● ENTRIES PROVIDED:
:::::

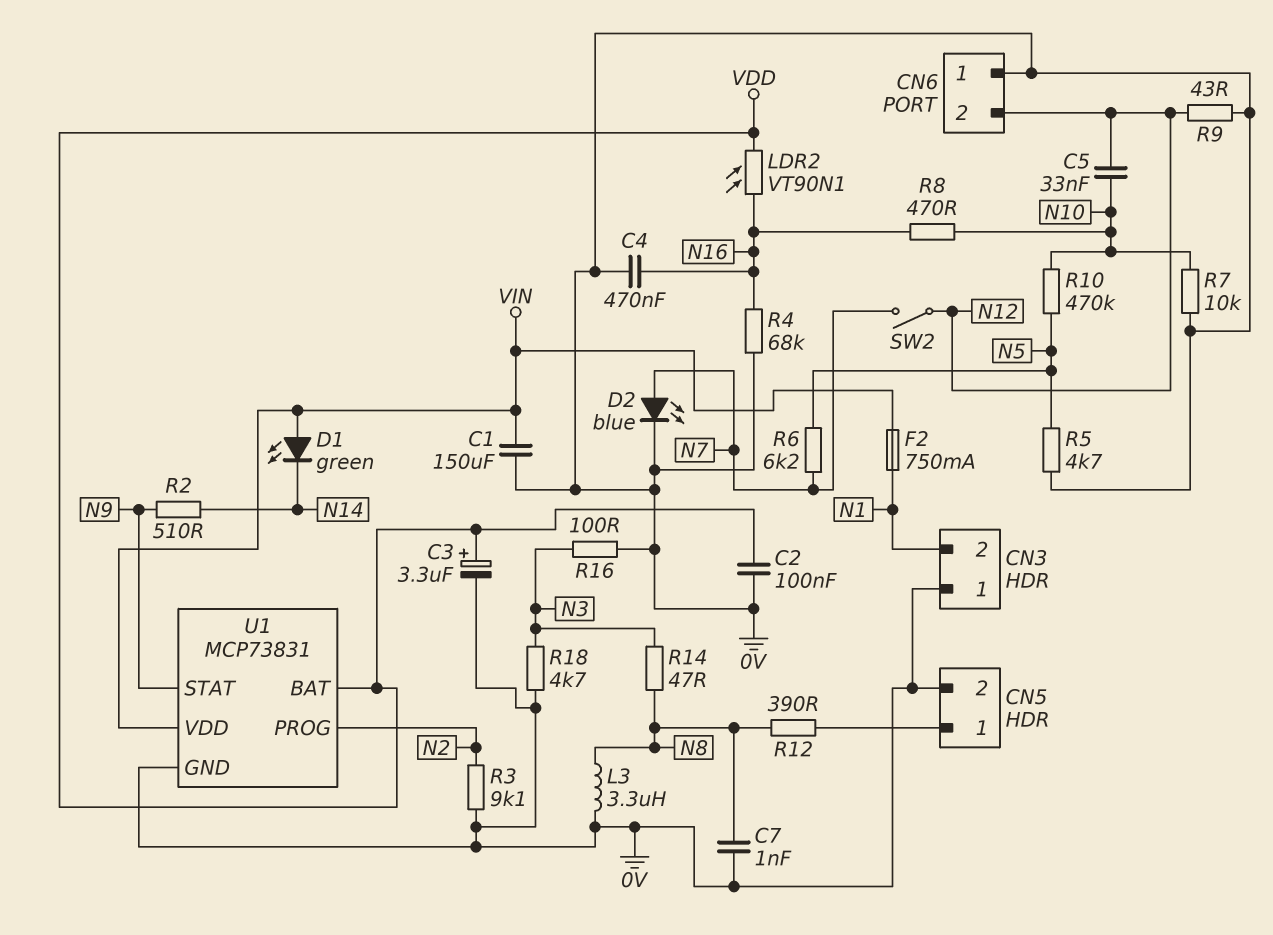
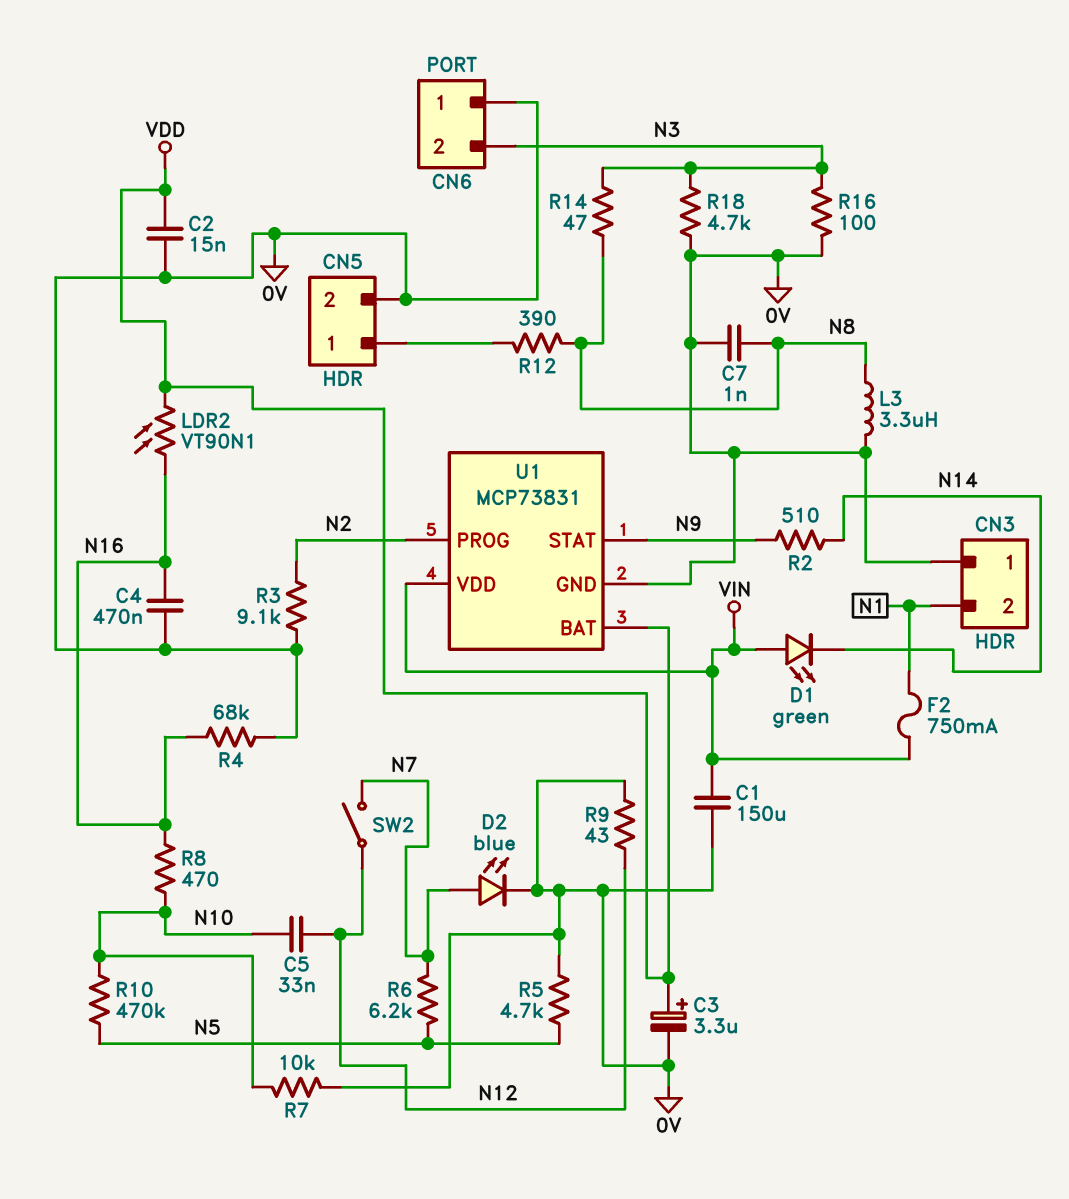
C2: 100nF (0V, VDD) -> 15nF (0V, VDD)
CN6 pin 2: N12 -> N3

:::::

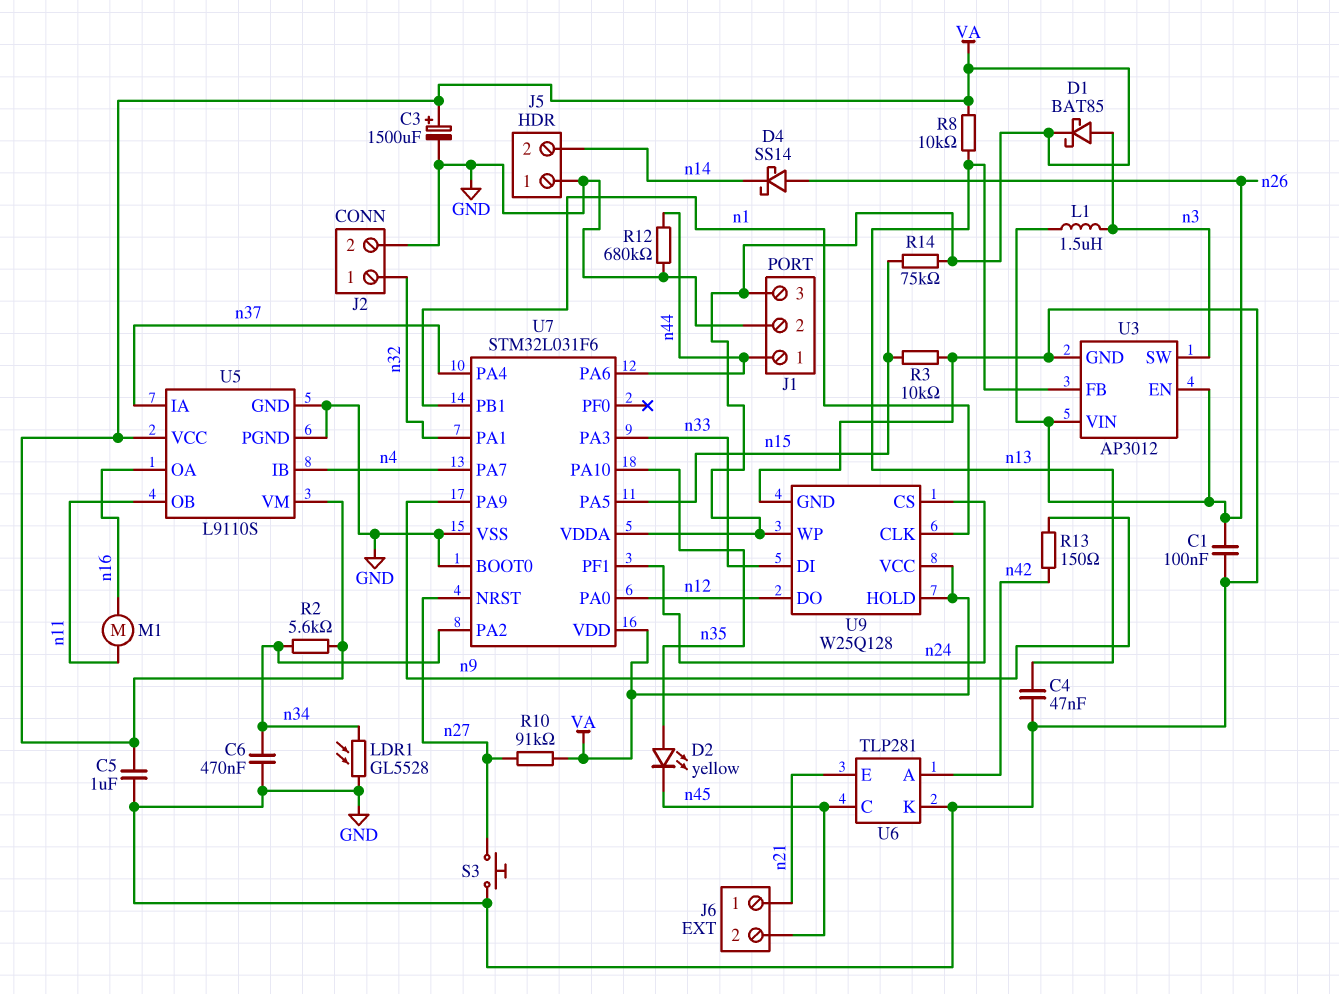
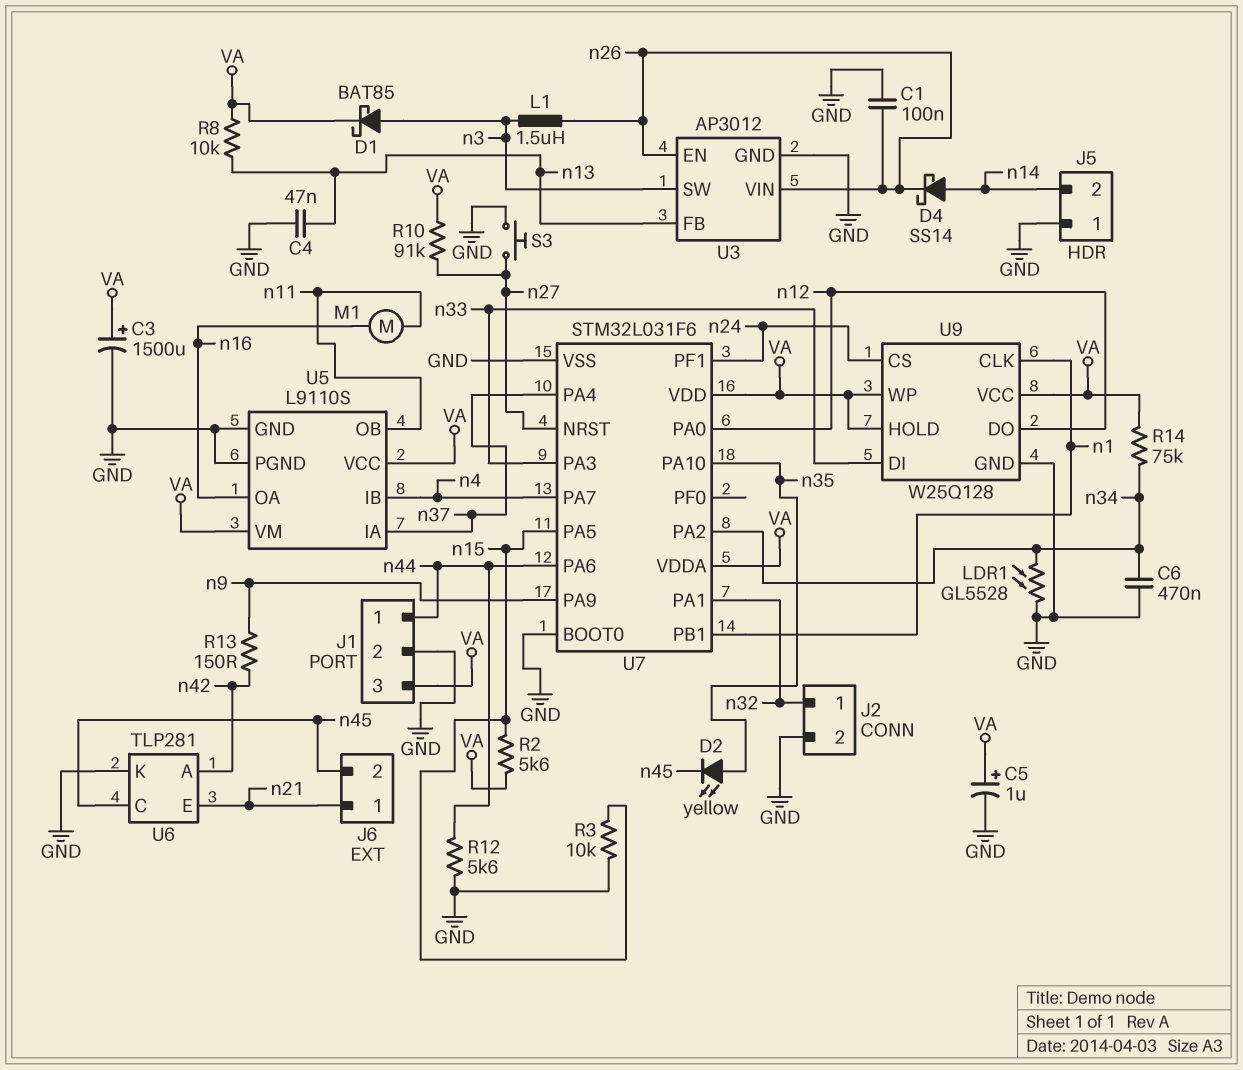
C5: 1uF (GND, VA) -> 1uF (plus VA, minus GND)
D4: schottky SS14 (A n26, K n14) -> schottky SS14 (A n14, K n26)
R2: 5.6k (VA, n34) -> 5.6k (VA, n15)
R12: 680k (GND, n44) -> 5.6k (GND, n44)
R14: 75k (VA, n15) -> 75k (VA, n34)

:::::

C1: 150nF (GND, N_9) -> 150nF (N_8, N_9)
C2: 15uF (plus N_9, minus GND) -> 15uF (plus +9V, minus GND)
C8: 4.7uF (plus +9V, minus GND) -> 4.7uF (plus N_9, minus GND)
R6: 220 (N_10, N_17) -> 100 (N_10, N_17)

:::::

● TASK OBJECTIVE: Check each line of the material for the word "minus". Copy the ones that have it.

● THE ANSWER:
C5: 1uF (GND, VA) -> 1uF (plus VA, minus GND)
C2: 15uF (plus N_9, minus GND) -> 15uF (plus +9V, minus GND)
C8: 4.7uF (plus +9V, minus GND) -> 4.7uF (plus N_9, minus GND)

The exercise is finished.